▶ [Data for review]:

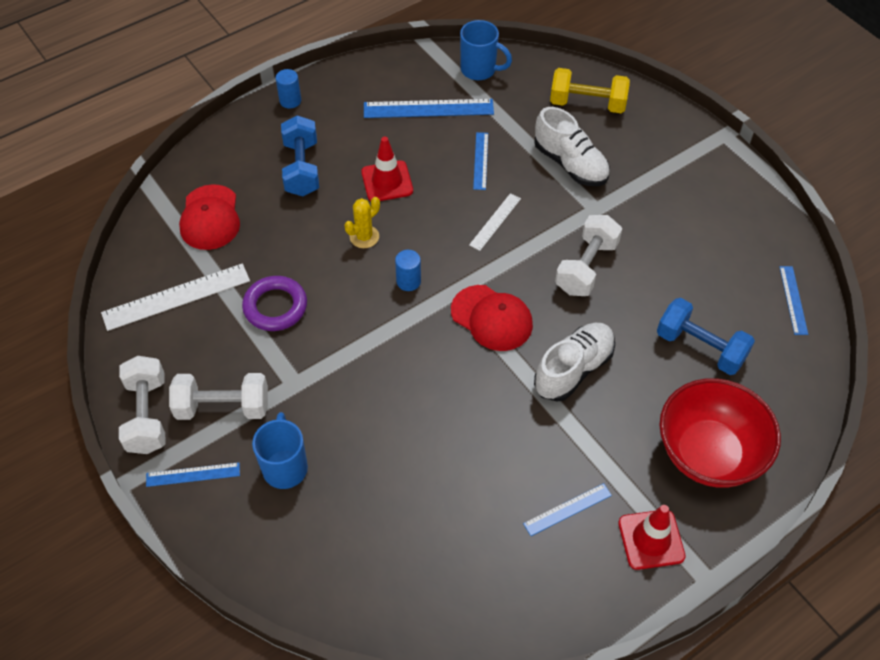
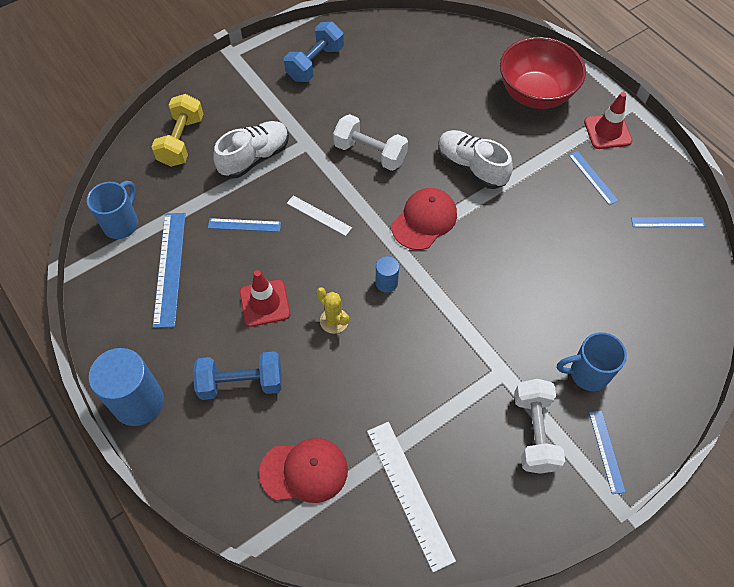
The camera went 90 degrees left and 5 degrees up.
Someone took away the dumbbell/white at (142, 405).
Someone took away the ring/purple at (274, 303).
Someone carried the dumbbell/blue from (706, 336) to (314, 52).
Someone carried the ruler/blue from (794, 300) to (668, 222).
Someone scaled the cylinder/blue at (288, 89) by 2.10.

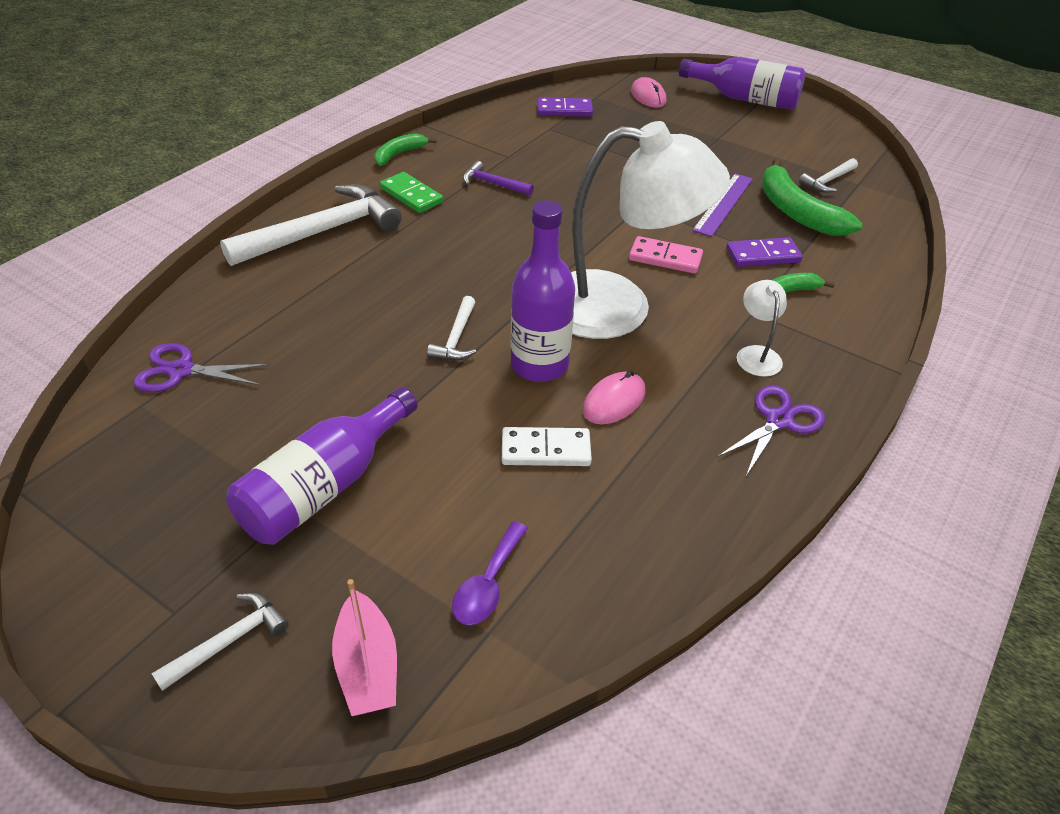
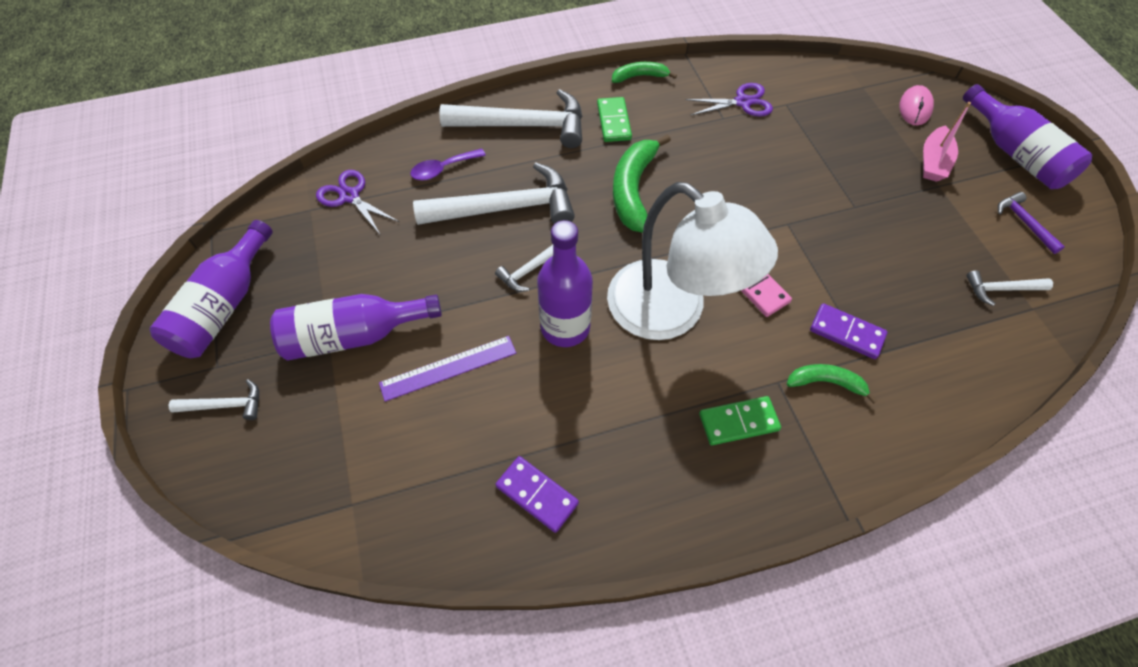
The camera went 40 degrees right and 15 degrees up.
Someone took away the domino/white at (547, 446).
Someone took away the mouse/pink at (614, 397).
Someone put down the bottle/purple at (211, 289).
Someone put down the hammer/white at (494, 194).
Someone carried the boat/pink from (364, 647) to (947, 142).
Someone carried the spoon/purple from (490, 573) to (448, 164).
Someone carried the hammer/purple from (498, 178) to (1031, 223).
Someone carried the domino/purple from (565, 107) to (537, 494).
Someone carried the ruler/purple from (722, 205) to (447, 369).
Someone carried the scissors/purple from (771, 430) to (729, 99).
Someone carried the banana/green from (812, 197) to (642, 183).
Someone swapped the lamp/white at (762, 328) for the domino/green at (740, 420).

▶ [Task item]:
Copy the records exactly. Skip the pictures.

▶ [Output of the task]:
The camera went 90 degrees left and 5 degrees up.
Someone took away the dumbbell/white at (142, 405).
Someone took away the ring/purple at (274, 303).
Someone carried the dumbbell/blue from (706, 336) to (314, 52).
Someone carried the ruler/blue from (794, 300) to (668, 222).
Someone scaled the cylinder/blue at (288, 89) by 2.10.

The camera went 40 degrees right and 15 degrees up.
Someone took away the domino/white at (547, 446).
Someone took away the mouse/pink at (614, 397).
Someone put down the bottle/purple at (211, 289).
Someone put down the hammer/white at (494, 194).
Someone carried the boat/pink from (364, 647) to (947, 142).
Someone carried the spoon/purple from (490, 573) to (448, 164).
Someone carried the hammer/purple from (498, 178) to (1031, 223).
Someone carried the domino/purple from (565, 107) to (537, 494).
Someone carried the ruler/purple from (722, 205) to (447, 369).
Someone carried the scissors/purple from (771, 430) to (729, 99).
Someone carried the banana/green from (812, 197) to (642, 183).
Someone swapped the lamp/white at (762, 328) for the domino/green at (740, 420).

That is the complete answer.